Object state change records:
========
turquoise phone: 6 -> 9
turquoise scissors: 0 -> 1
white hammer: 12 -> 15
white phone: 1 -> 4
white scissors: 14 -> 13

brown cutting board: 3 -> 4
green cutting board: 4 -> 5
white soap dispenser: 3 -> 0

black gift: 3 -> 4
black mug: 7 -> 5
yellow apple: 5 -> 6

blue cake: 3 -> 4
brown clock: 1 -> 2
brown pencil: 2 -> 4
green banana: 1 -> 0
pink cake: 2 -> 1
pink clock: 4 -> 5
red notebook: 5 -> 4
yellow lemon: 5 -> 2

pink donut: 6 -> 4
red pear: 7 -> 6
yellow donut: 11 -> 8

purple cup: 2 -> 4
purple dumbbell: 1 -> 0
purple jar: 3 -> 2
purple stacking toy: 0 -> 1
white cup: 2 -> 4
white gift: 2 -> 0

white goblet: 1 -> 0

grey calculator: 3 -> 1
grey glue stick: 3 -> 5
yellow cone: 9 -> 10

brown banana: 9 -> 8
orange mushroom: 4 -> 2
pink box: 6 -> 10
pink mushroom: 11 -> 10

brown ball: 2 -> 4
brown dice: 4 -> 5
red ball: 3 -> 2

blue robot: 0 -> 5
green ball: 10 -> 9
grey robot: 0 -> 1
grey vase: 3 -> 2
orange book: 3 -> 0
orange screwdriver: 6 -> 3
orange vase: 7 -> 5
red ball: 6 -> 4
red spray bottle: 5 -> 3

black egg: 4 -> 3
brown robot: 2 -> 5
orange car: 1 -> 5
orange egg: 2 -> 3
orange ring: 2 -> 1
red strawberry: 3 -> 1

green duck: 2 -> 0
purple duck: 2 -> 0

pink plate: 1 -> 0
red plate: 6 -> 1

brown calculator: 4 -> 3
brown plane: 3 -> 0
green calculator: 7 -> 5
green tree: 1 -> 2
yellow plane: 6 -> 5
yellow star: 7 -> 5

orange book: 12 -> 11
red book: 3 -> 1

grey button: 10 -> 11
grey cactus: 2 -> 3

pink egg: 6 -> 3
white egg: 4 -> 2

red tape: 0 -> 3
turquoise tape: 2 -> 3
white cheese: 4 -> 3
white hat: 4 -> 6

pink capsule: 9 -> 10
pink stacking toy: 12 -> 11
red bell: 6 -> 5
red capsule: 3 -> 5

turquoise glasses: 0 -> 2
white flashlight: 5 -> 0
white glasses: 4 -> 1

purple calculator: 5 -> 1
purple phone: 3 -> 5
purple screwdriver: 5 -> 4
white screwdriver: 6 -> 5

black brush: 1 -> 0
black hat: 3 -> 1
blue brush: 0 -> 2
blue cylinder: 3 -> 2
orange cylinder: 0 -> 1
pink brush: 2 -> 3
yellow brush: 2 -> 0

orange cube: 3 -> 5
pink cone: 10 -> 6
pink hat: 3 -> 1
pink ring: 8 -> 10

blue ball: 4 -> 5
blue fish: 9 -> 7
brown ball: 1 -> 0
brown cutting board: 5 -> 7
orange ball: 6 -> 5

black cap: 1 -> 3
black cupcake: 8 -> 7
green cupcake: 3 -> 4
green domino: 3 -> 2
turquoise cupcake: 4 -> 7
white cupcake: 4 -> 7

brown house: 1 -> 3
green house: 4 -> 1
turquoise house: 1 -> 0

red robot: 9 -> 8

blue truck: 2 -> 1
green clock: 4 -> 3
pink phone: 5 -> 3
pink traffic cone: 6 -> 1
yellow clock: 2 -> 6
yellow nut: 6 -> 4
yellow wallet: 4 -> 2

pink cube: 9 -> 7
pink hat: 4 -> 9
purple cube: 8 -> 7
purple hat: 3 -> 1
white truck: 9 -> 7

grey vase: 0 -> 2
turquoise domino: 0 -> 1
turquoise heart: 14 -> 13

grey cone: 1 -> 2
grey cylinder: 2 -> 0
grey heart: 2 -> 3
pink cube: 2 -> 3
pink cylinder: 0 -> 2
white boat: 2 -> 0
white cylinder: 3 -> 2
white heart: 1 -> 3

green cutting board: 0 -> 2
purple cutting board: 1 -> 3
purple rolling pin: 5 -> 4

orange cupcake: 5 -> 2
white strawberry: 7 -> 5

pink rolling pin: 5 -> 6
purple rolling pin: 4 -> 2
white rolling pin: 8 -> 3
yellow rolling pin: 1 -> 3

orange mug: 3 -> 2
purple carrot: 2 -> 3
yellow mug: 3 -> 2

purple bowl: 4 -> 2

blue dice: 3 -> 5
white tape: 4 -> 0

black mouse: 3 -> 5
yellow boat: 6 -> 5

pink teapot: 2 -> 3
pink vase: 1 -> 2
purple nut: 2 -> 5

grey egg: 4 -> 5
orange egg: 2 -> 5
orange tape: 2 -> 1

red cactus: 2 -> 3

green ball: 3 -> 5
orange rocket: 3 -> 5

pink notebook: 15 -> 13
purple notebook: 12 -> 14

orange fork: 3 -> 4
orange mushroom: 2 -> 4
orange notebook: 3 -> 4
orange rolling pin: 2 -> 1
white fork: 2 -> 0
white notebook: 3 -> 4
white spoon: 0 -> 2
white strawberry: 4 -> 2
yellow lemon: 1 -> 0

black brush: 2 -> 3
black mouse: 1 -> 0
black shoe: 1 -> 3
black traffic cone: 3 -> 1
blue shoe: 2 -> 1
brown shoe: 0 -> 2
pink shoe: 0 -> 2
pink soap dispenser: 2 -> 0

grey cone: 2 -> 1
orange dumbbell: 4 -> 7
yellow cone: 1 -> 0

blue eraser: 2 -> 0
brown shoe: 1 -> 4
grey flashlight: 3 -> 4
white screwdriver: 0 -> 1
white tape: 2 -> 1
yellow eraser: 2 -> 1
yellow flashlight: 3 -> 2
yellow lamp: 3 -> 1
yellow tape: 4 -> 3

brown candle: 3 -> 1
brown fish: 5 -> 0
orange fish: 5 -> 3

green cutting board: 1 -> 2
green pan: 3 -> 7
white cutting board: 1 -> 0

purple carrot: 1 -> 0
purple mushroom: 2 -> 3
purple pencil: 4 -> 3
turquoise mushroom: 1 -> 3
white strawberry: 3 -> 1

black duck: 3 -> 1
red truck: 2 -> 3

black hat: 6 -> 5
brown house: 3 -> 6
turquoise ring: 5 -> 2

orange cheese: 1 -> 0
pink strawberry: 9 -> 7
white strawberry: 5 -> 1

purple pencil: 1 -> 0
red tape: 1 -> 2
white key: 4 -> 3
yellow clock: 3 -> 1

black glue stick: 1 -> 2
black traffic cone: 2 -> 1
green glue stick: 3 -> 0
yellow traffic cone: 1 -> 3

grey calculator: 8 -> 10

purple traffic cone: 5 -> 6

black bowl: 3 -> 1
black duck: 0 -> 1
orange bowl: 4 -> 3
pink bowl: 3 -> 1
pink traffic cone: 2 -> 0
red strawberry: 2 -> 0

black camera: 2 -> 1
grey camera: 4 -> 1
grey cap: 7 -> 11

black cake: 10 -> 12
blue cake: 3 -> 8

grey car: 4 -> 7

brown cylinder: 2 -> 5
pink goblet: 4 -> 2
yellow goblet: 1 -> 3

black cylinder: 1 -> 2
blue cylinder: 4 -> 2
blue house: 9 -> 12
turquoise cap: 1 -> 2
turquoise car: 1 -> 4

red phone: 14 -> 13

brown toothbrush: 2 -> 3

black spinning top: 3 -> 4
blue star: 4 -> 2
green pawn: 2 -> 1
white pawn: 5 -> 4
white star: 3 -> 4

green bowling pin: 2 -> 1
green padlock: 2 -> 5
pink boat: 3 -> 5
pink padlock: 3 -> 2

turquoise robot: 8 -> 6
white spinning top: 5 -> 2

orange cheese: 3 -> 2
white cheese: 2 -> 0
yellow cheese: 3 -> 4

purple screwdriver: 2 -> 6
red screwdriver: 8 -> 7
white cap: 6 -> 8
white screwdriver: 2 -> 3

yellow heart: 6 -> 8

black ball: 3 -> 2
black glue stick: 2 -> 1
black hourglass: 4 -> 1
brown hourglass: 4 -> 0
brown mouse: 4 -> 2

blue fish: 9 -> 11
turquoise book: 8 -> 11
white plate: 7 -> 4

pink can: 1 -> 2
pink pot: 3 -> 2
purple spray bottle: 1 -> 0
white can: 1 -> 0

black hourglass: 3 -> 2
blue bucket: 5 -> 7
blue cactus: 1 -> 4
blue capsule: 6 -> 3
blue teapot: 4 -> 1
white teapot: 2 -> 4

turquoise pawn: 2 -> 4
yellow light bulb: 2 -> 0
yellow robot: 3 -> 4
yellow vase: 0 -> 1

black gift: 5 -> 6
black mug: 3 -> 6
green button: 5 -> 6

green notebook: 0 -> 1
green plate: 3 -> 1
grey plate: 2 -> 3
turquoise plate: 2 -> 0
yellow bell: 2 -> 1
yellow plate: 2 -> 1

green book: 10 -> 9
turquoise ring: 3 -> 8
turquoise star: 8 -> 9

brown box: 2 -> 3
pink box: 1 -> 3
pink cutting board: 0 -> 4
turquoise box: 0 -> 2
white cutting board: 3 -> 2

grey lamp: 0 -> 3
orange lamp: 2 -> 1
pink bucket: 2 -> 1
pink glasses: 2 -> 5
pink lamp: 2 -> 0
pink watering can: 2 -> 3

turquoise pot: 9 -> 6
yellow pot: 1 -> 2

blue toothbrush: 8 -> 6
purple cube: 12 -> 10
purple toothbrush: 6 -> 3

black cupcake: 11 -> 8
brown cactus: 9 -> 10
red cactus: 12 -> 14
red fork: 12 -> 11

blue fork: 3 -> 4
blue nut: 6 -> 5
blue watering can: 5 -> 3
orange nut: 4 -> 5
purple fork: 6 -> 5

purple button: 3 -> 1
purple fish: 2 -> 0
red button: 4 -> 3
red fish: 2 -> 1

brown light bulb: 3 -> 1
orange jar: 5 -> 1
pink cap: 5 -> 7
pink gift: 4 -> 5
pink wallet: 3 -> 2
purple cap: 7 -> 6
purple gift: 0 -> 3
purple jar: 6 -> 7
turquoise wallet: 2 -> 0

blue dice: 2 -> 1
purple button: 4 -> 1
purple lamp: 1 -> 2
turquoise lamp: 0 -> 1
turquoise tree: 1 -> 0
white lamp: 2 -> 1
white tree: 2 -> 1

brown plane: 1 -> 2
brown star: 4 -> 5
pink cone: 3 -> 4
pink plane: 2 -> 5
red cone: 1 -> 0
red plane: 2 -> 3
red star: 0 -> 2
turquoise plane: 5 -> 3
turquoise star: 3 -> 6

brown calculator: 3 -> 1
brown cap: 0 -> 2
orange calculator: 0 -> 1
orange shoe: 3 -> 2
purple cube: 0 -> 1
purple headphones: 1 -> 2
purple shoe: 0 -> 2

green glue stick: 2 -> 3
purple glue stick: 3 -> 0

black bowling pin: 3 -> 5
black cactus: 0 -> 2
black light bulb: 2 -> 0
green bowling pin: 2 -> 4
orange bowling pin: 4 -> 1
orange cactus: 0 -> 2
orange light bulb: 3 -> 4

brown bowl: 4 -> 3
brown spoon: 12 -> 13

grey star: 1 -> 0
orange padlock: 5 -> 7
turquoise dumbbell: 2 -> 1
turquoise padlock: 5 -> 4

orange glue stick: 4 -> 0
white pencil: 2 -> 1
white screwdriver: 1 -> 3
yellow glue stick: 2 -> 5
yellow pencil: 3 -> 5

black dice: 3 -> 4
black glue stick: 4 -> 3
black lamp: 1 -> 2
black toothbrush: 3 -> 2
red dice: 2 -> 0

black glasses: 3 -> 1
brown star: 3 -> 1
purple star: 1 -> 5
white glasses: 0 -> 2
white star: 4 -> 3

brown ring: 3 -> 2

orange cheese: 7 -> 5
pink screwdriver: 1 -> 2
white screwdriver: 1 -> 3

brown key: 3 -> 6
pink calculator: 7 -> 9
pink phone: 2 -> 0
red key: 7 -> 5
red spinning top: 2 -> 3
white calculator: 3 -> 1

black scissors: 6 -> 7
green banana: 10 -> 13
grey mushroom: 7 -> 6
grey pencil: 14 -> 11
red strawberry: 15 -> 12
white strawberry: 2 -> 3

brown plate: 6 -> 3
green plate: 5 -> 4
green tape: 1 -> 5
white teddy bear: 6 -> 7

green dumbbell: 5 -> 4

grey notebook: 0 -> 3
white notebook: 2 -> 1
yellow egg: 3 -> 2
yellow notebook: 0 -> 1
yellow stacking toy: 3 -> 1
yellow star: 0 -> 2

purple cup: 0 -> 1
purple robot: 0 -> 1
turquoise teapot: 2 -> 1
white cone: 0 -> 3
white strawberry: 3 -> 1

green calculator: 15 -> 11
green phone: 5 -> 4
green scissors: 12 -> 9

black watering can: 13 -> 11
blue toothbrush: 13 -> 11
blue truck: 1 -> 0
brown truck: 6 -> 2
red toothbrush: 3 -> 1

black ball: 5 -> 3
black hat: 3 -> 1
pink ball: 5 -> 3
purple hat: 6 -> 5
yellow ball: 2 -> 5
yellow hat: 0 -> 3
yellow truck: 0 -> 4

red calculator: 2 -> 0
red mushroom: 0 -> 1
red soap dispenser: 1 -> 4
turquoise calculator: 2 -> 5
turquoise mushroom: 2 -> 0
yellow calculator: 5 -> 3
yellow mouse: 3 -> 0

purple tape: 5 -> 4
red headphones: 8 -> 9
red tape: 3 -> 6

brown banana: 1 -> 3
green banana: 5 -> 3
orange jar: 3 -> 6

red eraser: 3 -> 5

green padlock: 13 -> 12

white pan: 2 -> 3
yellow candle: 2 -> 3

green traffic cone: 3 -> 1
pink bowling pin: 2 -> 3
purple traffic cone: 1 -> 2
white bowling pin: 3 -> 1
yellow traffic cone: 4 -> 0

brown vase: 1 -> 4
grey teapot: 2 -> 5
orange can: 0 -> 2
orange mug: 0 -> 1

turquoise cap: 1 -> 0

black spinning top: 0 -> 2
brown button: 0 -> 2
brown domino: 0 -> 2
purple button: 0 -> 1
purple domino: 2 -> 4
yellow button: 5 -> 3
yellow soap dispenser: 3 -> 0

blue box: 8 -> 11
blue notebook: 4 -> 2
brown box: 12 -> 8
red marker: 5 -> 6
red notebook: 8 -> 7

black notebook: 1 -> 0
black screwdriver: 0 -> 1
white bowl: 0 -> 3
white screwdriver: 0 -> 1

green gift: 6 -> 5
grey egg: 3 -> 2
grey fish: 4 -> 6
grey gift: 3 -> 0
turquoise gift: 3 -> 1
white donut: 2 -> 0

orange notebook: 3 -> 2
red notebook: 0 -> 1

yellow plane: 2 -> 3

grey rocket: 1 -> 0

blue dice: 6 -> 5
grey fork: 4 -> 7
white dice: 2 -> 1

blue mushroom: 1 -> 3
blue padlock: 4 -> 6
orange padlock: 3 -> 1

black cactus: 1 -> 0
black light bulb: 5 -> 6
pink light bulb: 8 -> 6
========
◆ About this exercise ◆
Report the number of lines in the entries where the word "teapot" occurs, and add nothing else.

◆ Finished task ◆
5